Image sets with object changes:
++++
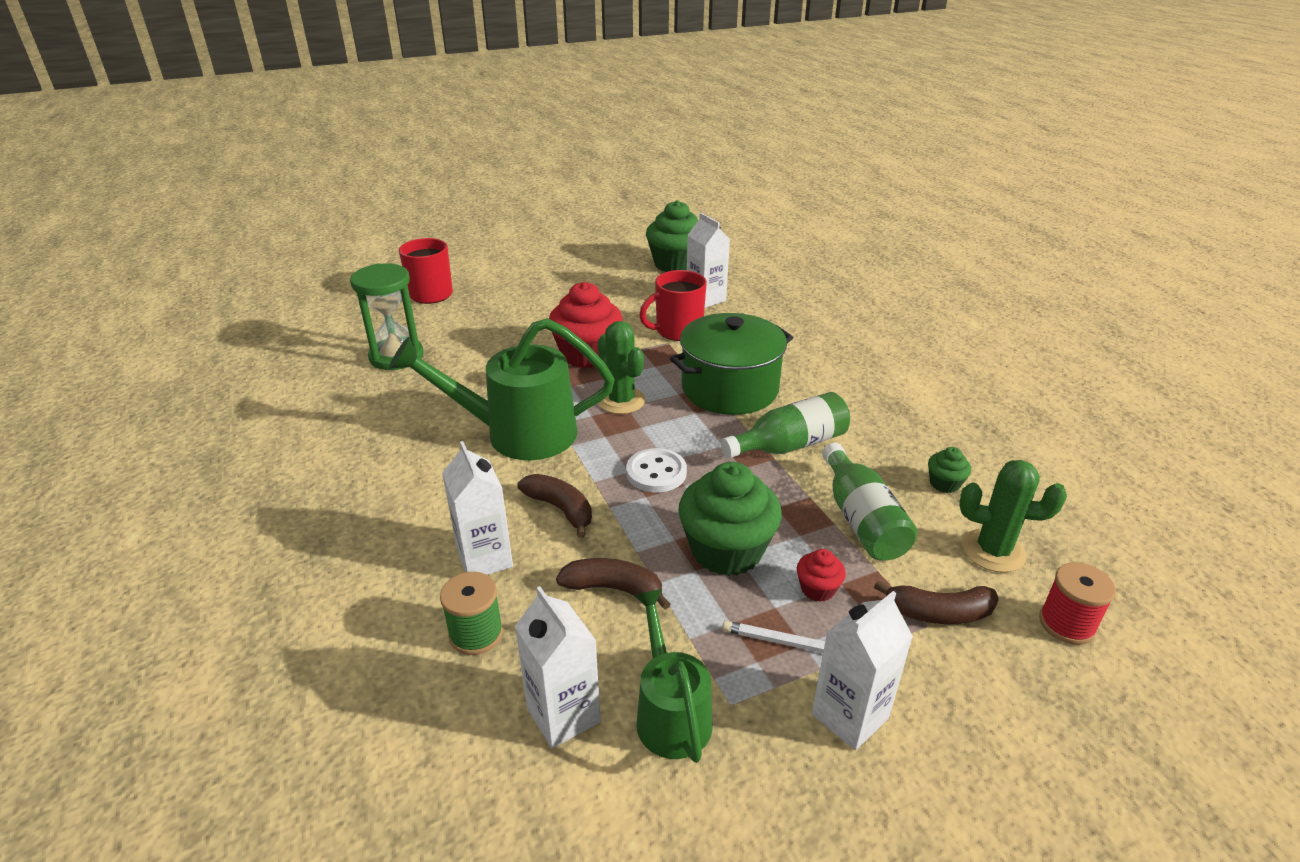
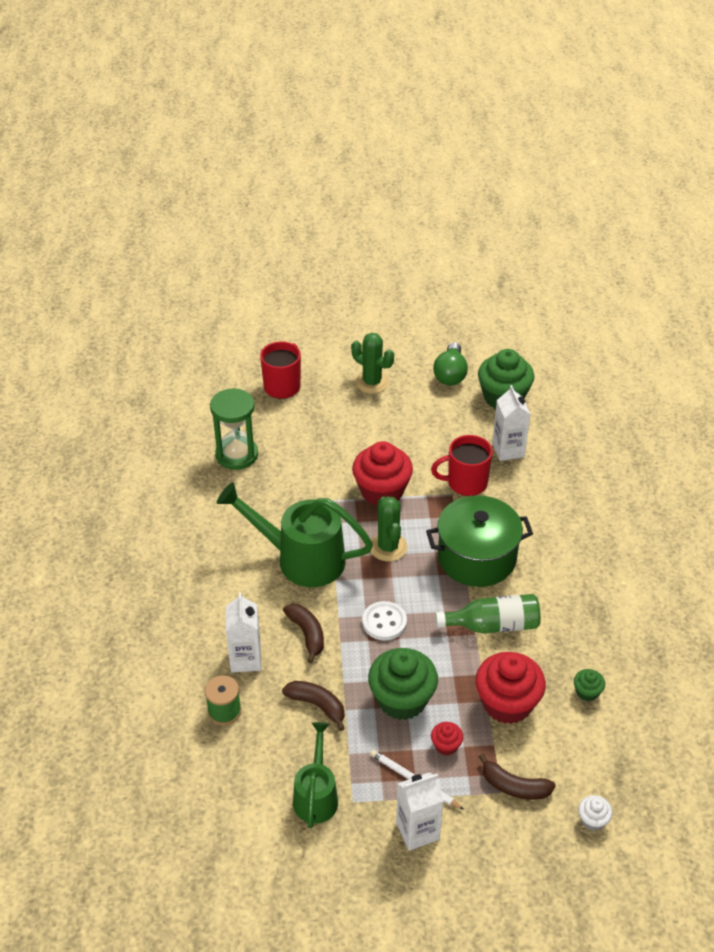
camera: 20 degrees right, 10 degrees up
(563, 715) = (256, 777): white carton -> none
(611, 257) = (450, 374): none -> green light bulb
(861, 519) = (507, 703): green bottle -> red cupcake
(993, 551) = (583, 755): green cactus -> green cactus (372, 382)
(1066, 624) = (592, 820): red spool -> white cupcake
++++
WHAT IS REQUIRED: Reproduce every line above containing "cupcake".

ANSWER BOX:
(861, 519) = (507, 703): green bottle -> red cupcake
(1066, 624) = (592, 820): red spool -> white cupcake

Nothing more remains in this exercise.